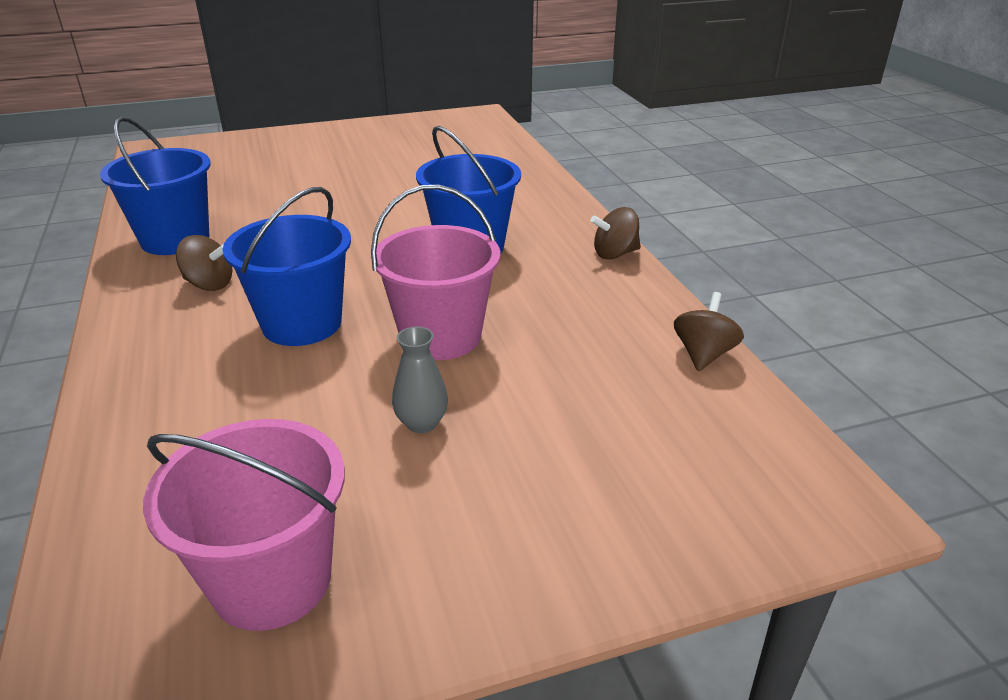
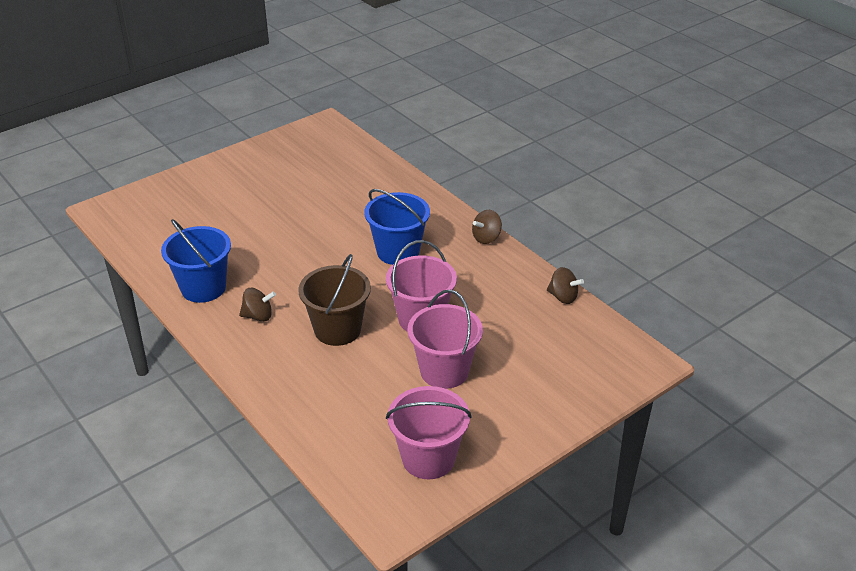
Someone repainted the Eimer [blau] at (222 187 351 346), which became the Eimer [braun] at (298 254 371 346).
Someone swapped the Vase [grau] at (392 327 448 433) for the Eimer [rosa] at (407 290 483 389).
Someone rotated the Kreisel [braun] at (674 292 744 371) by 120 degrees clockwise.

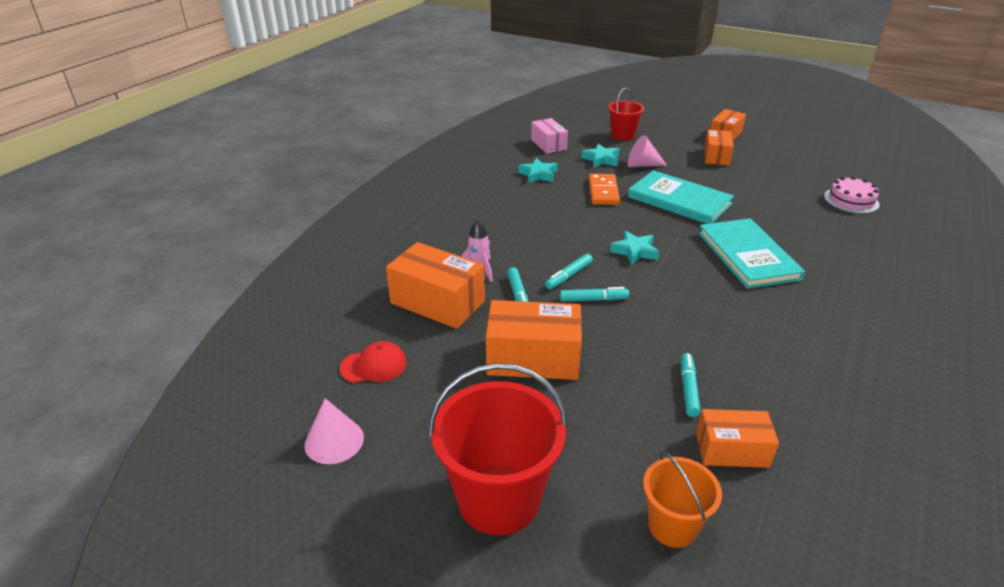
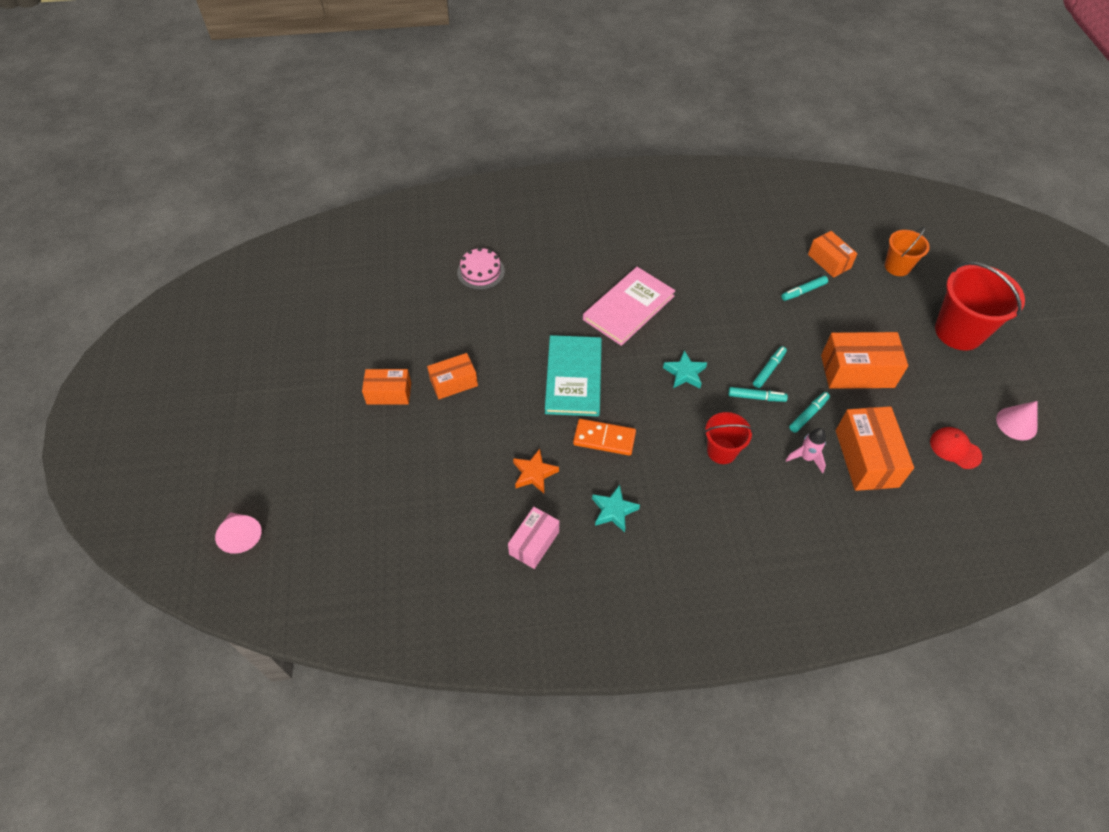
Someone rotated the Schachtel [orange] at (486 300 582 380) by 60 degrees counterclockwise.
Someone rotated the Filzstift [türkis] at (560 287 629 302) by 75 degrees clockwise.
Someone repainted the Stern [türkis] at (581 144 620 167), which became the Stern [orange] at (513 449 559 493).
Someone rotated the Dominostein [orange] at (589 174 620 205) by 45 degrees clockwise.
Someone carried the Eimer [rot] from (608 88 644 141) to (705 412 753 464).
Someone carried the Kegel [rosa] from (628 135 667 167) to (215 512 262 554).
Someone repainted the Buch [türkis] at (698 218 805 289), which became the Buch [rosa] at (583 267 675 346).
# # # # # # #
### What to work on
Using the records above, reproduce exactly the lines from the line containing "Someone rotated the Kreisel" through the last line, with both ends kept and no pictures.

### Task result
Someone rotated the Kreisel [braun] at (674 292 744 371) by 120 degrees clockwise.

Someone rotated the Schachtel [orange] at (486 300 582 380) by 60 degrees counterclockwise.
Someone rotated the Filzstift [türkis] at (560 287 629 302) by 75 degrees clockwise.
Someone repainted the Stern [türkis] at (581 144 620 167), which became the Stern [orange] at (513 449 559 493).
Someone rotated the Dominostein [orange] at (589 174 620 205) by 45 degrees clockwise.
Someone carried the Eimer [rot] from (608 88 644 141) to (705 412 753 464).
Someone carried the Kegel [rosa] from (628 135 667 167) to (215 512 262 554).
Someone repainted the Buch [türkis] at (698 218 805 289), which became the Buch [rosa] at (583 267 675 346).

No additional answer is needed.